Lower down are entries containing pictures. Copy exactly, without those pictures, the lines from the line with "(596, 349) = (582, 369): black" through the line with "(363, 455) = (172, 374): pink heart -> none".

(Object state change records):
######
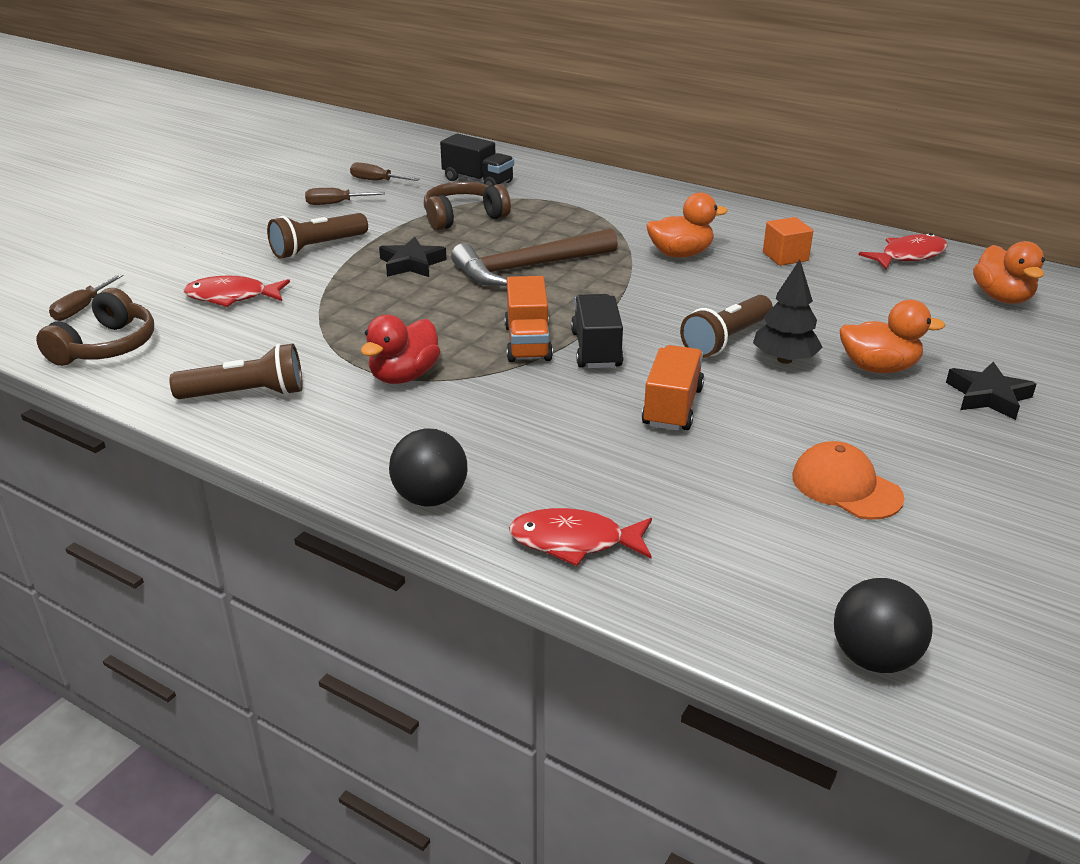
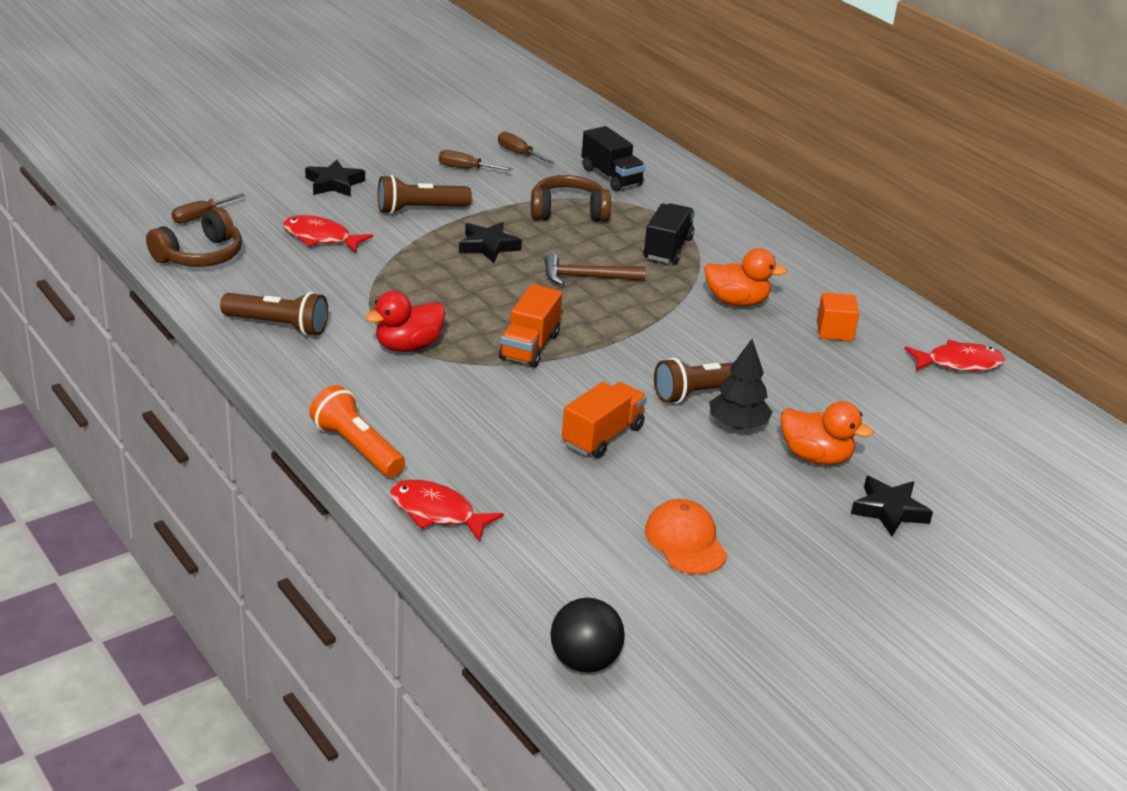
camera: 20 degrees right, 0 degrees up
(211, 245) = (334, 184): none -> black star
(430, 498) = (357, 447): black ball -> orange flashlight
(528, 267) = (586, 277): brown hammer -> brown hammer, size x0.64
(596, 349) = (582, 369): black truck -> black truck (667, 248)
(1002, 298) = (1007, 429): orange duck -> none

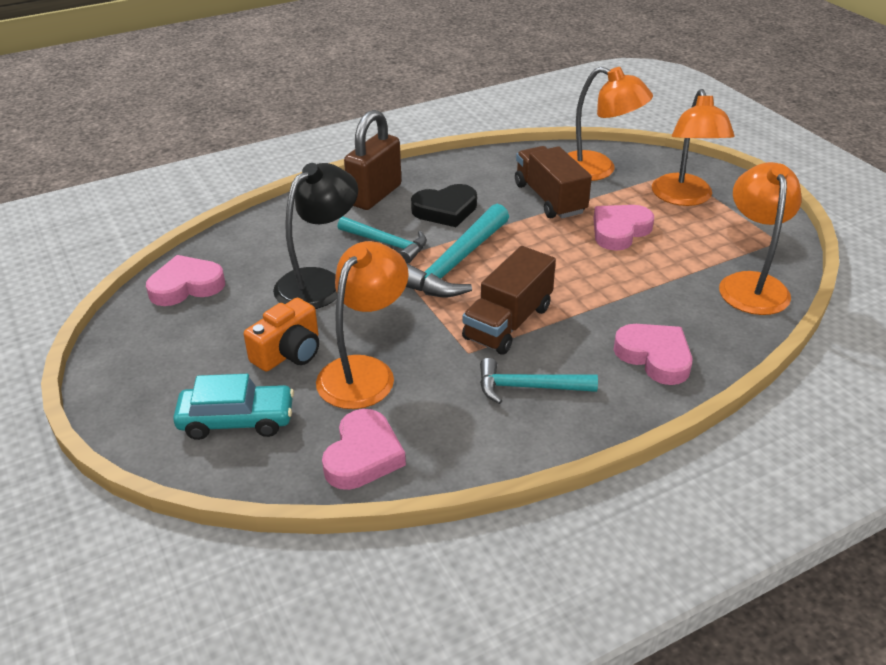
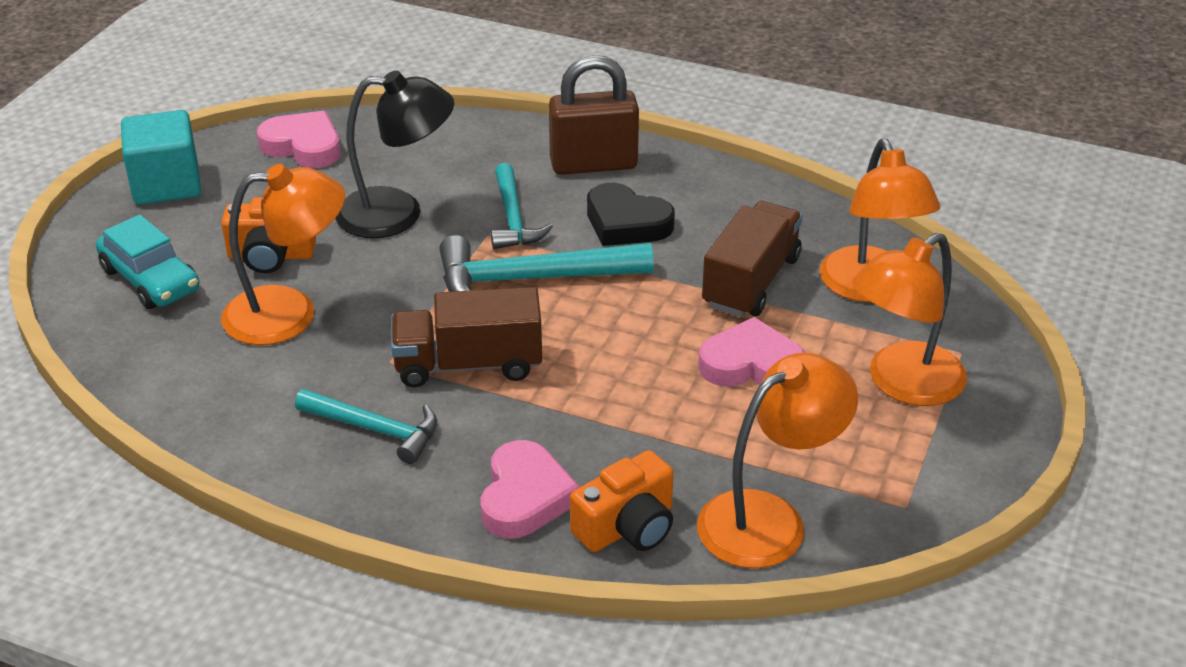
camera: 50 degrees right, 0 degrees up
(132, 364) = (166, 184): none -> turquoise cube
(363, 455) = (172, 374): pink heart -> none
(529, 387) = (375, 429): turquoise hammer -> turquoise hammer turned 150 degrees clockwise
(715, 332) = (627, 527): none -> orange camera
######
(EXERCISE OUTPUT):
(596, 349) = (582, 369): black truck -> black truck (667, 248)
(1002, 298) = (1007, 429): orange duck -> none

camera: 50 degrees right, 0 degrees up
(132, 364) = (166, 184): none -> turquoise cube
(363, 455) = (172, 374): pink heart -> none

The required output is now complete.